*ABOUT THIS EXERCISE*: Write out the entire listing below exactly, with the pictures left out.

*RECORDED INFORMATION*:

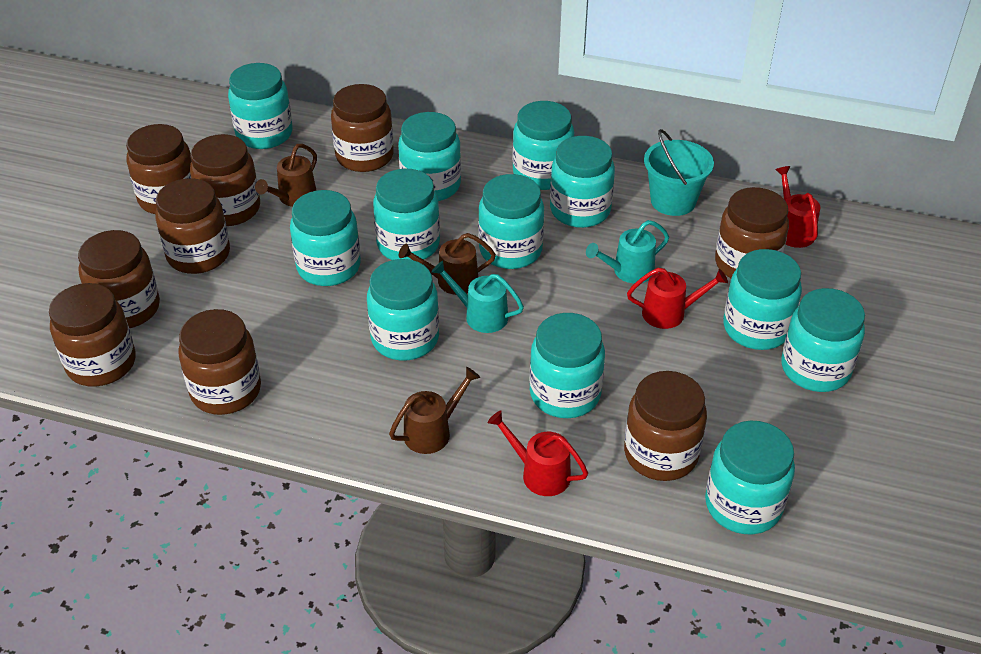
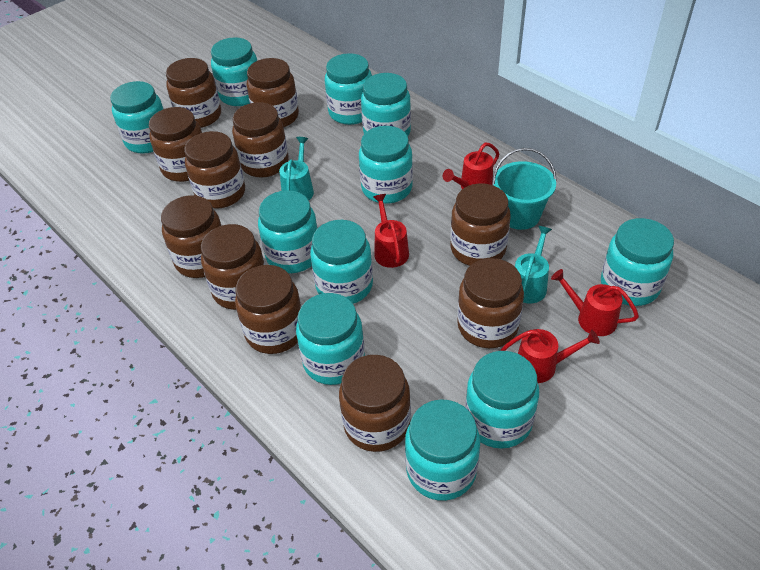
brown jar: 9 -> 11
brown watering can: 3 -> 0
red watering can: 3 -> 4
turquoise jar: 12 -> 11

*RESPONSE AREA*:
brown jar: 9 -> 11
brown watering can: 3 -> 0
red watering can: 3 -> 4
turquoise jar: 12 -> 11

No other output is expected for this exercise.